◆ Work instructions
A faithful copy of all the data is the goal; omit the pictures.

◆ Data extracted from a collection

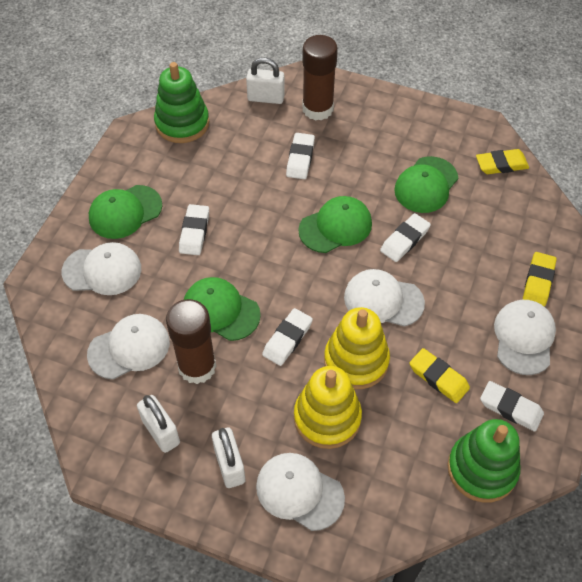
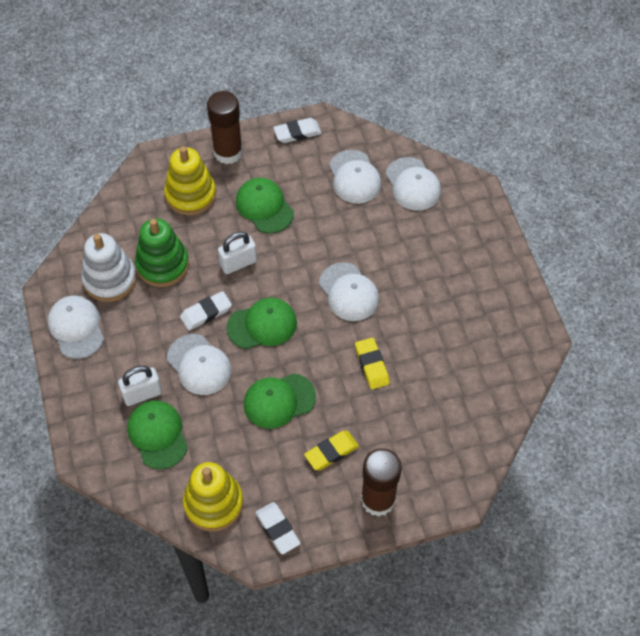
green stacking toy: 2 -> 1
white eraser: 5 -> 3
white padlock: 3 -> 2
white stacking toy: 0 -> 1
yellow eraser: 3 -> 2

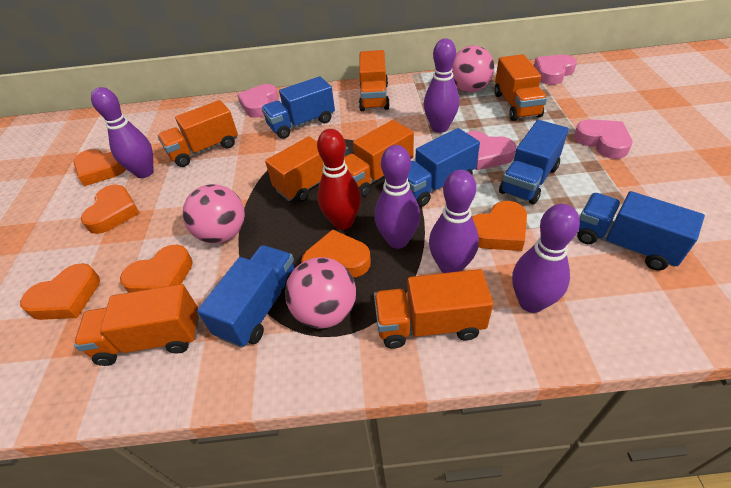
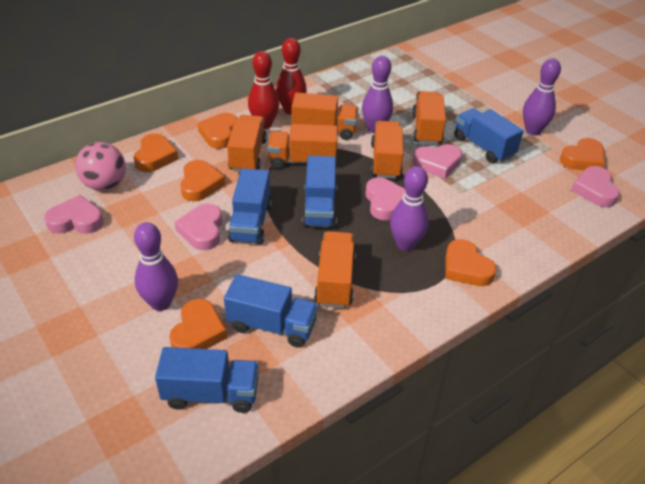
orange truck: 7 -> 6
pink ball: 3 -> 1
pink heart: 4 -> 5
purple bowling pin: 5 -> 4
red bowling pin: 1 -> 2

◆ Task response
green stacking toy: 2 -> 1
white eraser: 5 -> 3
white padlock: 3 -> 2
white stacking toy: 0 -> 1
yellow eraser: 3 -> 2

orange truck: 7 -> 6
pink ball: 3 -> 1
pink heart: 4 -> 5
purple bowling pin: 5 -> 4
red bowling pin: 1 -> 2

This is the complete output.